WORK TO COMPLETE
Leaving out the pictures, restate each record below word for word.

DATASET CONTENT

────────────────────────────────────────

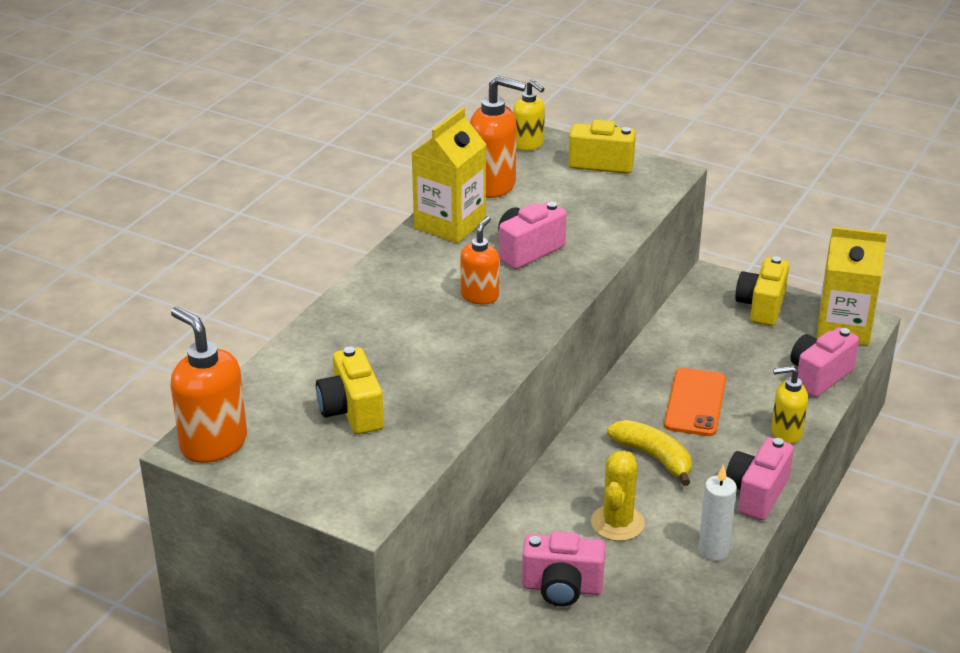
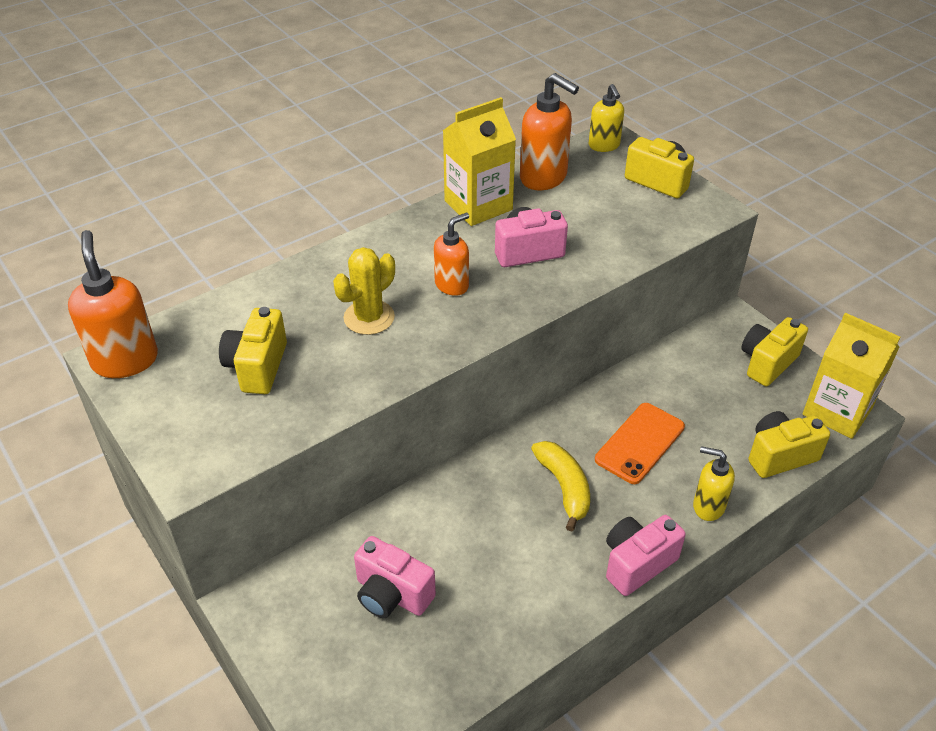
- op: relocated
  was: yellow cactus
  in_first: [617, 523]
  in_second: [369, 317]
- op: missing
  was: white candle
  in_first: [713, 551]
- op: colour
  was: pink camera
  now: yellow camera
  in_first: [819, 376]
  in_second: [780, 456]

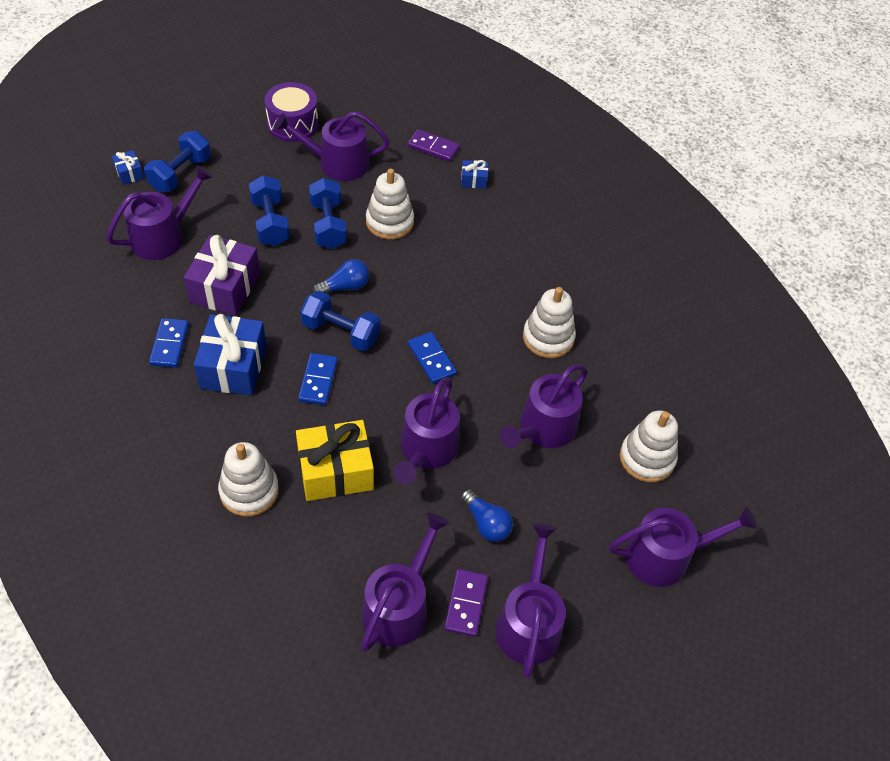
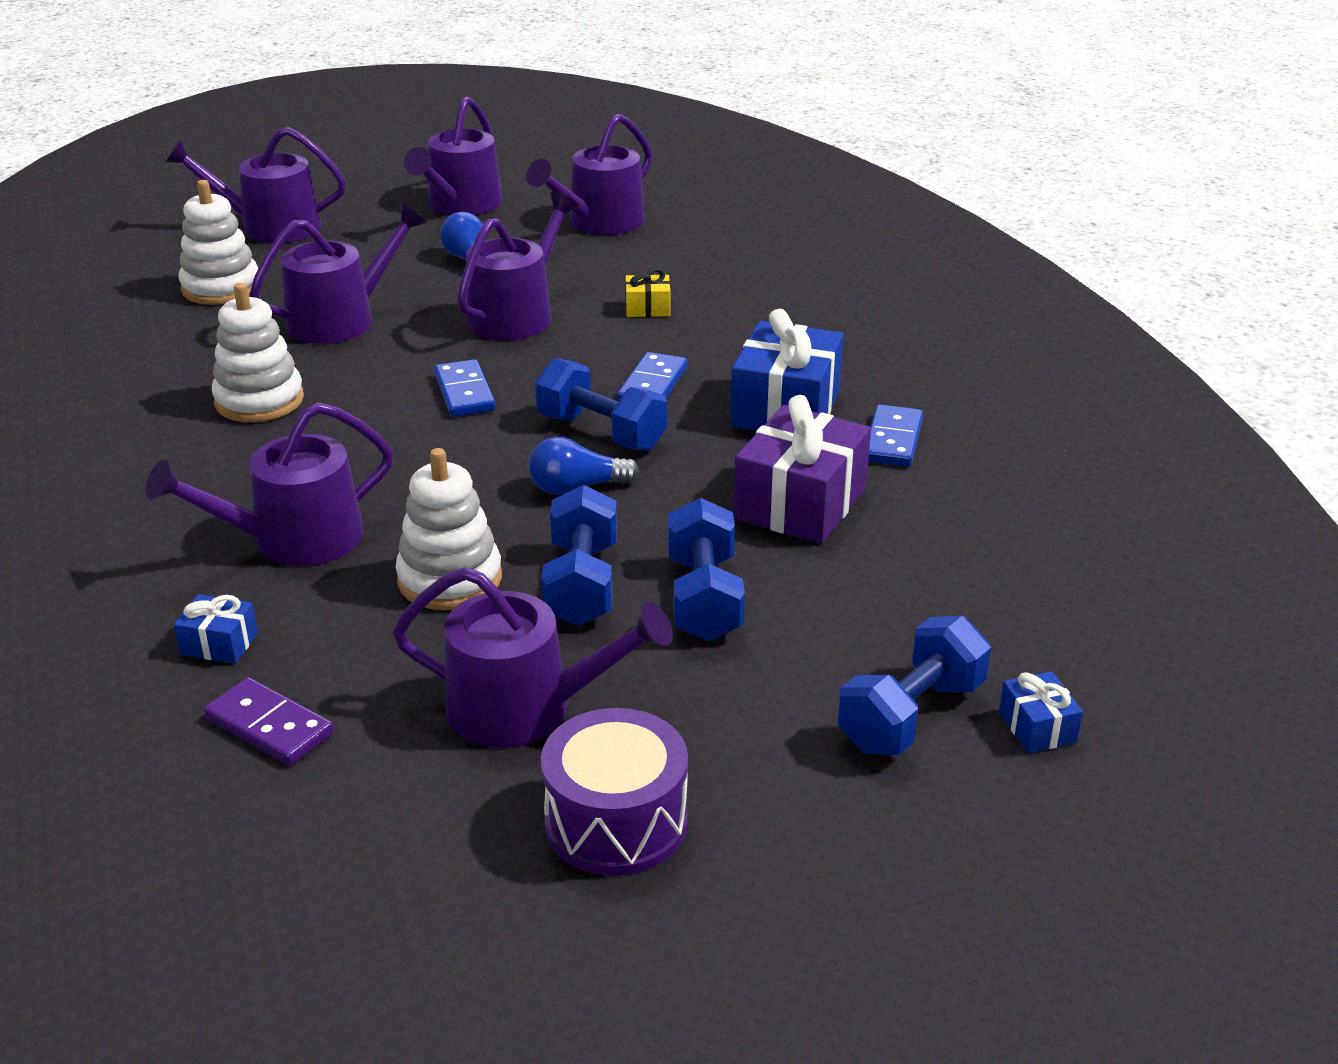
- op: relocated
  was: purple watering can
  in_first: [163, 236]
  in_second: [294, 540]
- op: missing
  was: white stacking toy
  in_first: [249, 491]
- op: size
  was: yellow gift
  in_first: [335, 471]
  in_second: [647, 308]
  ratio: 0.47
- op: missing
  was: purple domino
  in_first: [466, 604]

────────────────────────────────────────

WRITTEN SOLUTION
- op: relocated
  was: yellow cactus
  in_first: [617, 523]
  in_second: [369, 317]
- op: missing
  was: white candle
  in_first: [713, 551]
- op: colour
  was: pink camera
  now: yellow camera
  in_first: [819, 376]
  in_second: [780, 456]

- op: relocated
  was: purple watering can
  in_first: [163, 236]
  in_second: [294, 540]
- op: missing
  was: white stacking toy
  in_first: [249, 491]
- op: size
  was: yellow gift
  in_first: [335, 471]
  in_second: [647, 308]
  ratio: 0.47
- op: missing
  was: purple domino
  in_first: [466, 604]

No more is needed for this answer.